→ **Problem requirements**: In the material below, the required lines run from the one containing "camera: 105 degrees left, 0 degrees up" through the one containing "(559, 378) = (512, 252): pink". Copy those lines exactly, ends included, and nothing else.

→ **Dataset excerpts**:

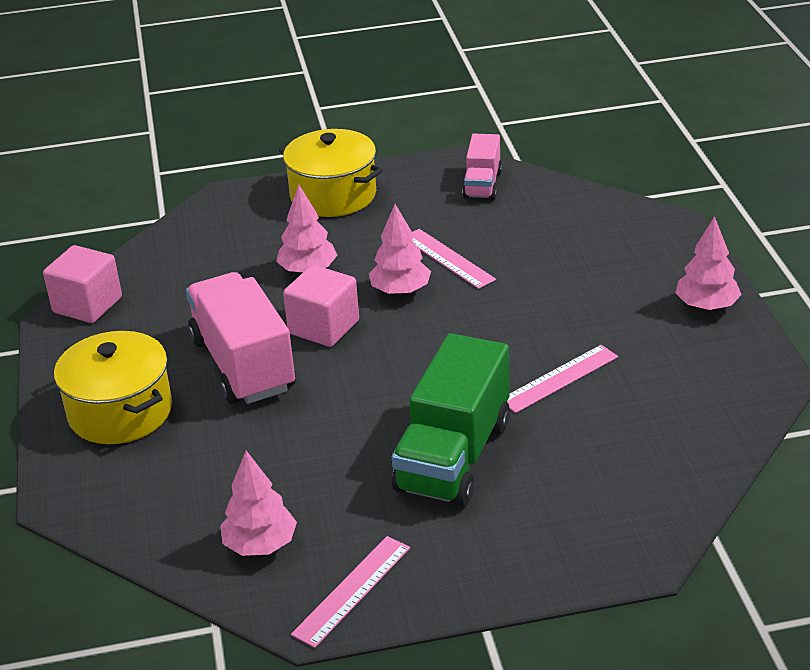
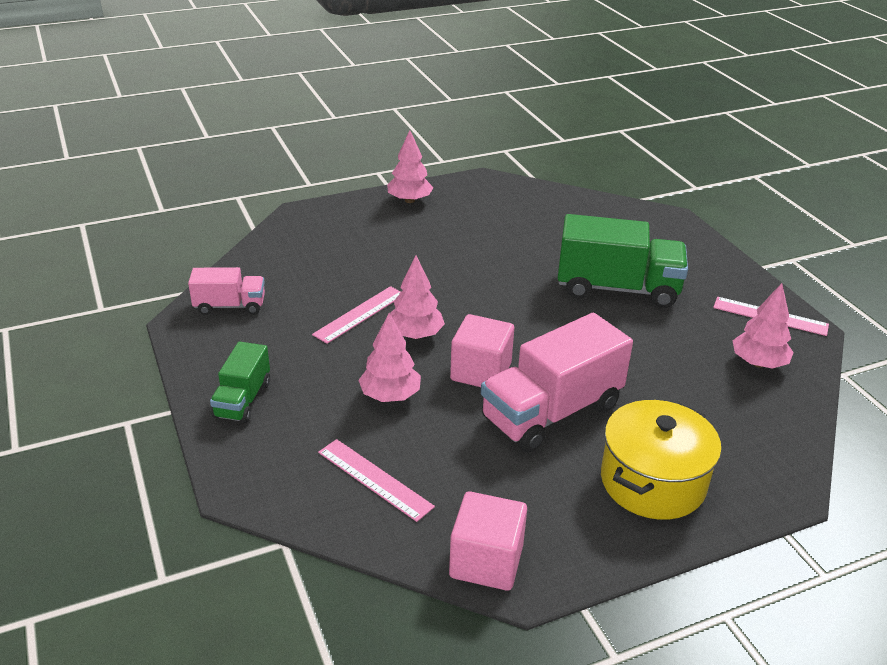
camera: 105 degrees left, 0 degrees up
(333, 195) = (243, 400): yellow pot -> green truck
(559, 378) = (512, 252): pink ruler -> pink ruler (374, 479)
* * *
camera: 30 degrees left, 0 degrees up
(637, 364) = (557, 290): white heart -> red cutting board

→ **Response to this exercise**:
camera: 105 degrees left, 0 degrees up
(333, 195) = (243, 400): yellow pot -> green truck
(559, 378) = (512, 252): pink ruler -> pink ruler (374, 479)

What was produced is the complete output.